*Aim of the exercise*. Only the lines from the line containing "Q105: NPN 2N2222" to the end of the entries should be repeated, exactly as they appear.

Input data section start

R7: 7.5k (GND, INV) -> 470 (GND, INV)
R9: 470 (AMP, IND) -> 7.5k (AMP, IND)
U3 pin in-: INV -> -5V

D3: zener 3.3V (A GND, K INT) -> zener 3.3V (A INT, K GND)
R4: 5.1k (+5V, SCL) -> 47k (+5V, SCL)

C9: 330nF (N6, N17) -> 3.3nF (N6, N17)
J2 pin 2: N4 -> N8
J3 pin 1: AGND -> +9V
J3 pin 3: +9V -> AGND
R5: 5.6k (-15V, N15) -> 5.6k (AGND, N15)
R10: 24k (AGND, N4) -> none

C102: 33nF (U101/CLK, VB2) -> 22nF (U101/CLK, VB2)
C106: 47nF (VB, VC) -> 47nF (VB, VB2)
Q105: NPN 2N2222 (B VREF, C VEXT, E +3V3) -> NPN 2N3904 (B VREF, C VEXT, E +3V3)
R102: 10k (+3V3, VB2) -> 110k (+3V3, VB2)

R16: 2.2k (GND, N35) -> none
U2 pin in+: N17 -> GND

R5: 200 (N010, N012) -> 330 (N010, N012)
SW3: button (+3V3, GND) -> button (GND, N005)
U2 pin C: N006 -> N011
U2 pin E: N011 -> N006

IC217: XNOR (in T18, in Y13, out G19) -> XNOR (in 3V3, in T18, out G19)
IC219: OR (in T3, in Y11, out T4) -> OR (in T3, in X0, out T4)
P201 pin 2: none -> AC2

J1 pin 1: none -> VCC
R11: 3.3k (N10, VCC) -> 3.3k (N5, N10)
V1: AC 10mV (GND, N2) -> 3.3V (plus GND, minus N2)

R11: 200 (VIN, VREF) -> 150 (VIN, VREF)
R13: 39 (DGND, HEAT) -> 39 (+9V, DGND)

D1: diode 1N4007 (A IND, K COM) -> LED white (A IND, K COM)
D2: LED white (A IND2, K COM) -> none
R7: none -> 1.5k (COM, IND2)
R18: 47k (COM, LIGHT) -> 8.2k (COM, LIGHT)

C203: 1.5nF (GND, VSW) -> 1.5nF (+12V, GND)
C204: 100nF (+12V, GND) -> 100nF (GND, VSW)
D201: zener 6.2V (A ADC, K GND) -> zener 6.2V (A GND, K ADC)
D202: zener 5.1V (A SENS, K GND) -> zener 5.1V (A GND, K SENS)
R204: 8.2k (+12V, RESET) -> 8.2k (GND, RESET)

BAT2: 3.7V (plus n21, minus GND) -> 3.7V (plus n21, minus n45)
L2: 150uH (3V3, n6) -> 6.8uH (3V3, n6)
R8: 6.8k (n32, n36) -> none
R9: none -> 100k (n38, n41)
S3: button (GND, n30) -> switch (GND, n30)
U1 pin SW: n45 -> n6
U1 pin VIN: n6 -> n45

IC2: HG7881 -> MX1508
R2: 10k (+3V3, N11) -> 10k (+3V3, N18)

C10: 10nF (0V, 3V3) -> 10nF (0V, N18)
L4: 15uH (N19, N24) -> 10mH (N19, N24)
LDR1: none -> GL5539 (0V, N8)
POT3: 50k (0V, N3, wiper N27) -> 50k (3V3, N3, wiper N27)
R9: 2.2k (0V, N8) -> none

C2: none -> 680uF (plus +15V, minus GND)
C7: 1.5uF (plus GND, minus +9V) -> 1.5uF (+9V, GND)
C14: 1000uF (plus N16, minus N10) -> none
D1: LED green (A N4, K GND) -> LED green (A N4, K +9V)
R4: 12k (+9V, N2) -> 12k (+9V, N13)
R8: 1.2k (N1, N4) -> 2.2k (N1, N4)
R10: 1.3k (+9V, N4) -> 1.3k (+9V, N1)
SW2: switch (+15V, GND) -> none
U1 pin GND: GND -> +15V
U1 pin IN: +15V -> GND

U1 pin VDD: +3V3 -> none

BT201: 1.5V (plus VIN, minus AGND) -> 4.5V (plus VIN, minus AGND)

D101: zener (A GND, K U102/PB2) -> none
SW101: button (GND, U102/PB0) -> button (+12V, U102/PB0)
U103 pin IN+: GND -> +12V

Input data section end

*Expected answer*.
Q105: NPN 2N2222 (B VREF, C VEXT, E +3V3) -> NPN 2N3904 (B VREF, C VEXT, E +3V3)
R102: 10k (+3V3, VB2) -> 110k (+3V3, VB2)

R16: 2.2k (GND, N35) -> none
U2 pin in+: N17 -> GND

R5: 200 (N010, N012) -> 330 (N010, N012)
SW3: button (+3V3, GND) -> button (GND, N005)
U2 pin C: N006 -> N011
U2 pin E: N011 -> N006

IC217: XNOR (in T18, in Y13, out G19) -> XNOR (in 3V3, in T18, out G19)
IC219: OR (in T3, in Y11, out T4) -> OR (in T3, in X0, out T4)
P201 pin 2: none -> AC2

J1 pin 1: none -> VCC
R11: 3.3k (N10, VCC) -> 3.3k (N5, N10)
V1: AC 10mV (GND, N2) -> 3.3V (plus GND, minus N2)

R11: 200 (VIN, VREF) -> 150 (VIN, VREF)
R13: 39 (DGND, HEAT) -> 39 (+9V, DGND)

D1: diode 1N4007 (A IND, K COM) -> LED white (A IND, K COM)
D2: LED white (A IND2, K COM) -> none
R7: none -> 1.5k (COM, IND2)
R18: 47k (COM, LIGHT) -> 8.2k (COM, LIGHT)

C203: 1.5nF (GND, VSW) -> 1.5nF (+12V, GND)
C204: 100nF (+12V, GND) -> 100nF (GND, VSW)
D201: zener 6.2V (A ADC, K GND) -> zener 6.2V (A GND, K ADC)
D202: zener 5.1V (A SENS, K GND) -> zener 5.1V (A GND, K SENS)
R204: 8.2k (+12V, RESET) -> 8.2k (GND, RESET)

BAT2: 3.7V (plus n21, minus GND) -> 3.7V (plus n21, minus n45)
L2: 150uH (3V3, n6) -> 6.8uH (3V3, n6)
R8: 6.8k (n32, n36) -> none
R9: none -> 100k (n38, n41)
S3: button (GND, n30) -> switch (GND, n30)
U1 pin SW: n45 -> n6
U1 pin VIN: n6 -> n45

IC2: HG7881 -> MX1508
R2: 10k (+3V3, N11) -> 10k (+3V3, N18)

C10: 10nF (0V, 3V3) -> 10nF (0V, N18)
L4: 15uH (N19, N24) -> 10mH (N19, N24)
LDR1: none -> GL5539 (0V, N8)
POT3: 50k (0V, N3, wiper N27) -> 50k (3V3, N3, wiper N27)
R9: 2.2k (0V, N8) -> none

C2: none -> 680uF (plus +15V, minus GND)
C7: 1.5uF (plus GND, minus +9V) -> 1.5uF (+9V, GND)
C14: 1000uF (plus N16, minus N10) -> none
D1: LED green (A N4, K GND) -> LED green (A N4, K +9V)
R4: 12k (+9V, N2) -> 12k (+9V, N13)
R8: 1.2k (N1, N4) -> 2.2k (N1, N4)
R10: 1.3k (+9V, N4) -> 1.3k (+9V, N1)
SW2: switch (+15V, GND) -> none
U1 pin GND: GND -> +15V
U1 pin IN: +15V -> GND

U1 pin VDD: +3V3 -> none

BT201: 1.5V (plus VIN, minus AGND) -> 4.5V (plus VIN, minus AGND)

D101: zener (A GND, K U102/PB2) -> none
SW101: button (GND, U102/PB0) -> button (+12V, U102/PB0)
U103 pin IN+: GND -> +12V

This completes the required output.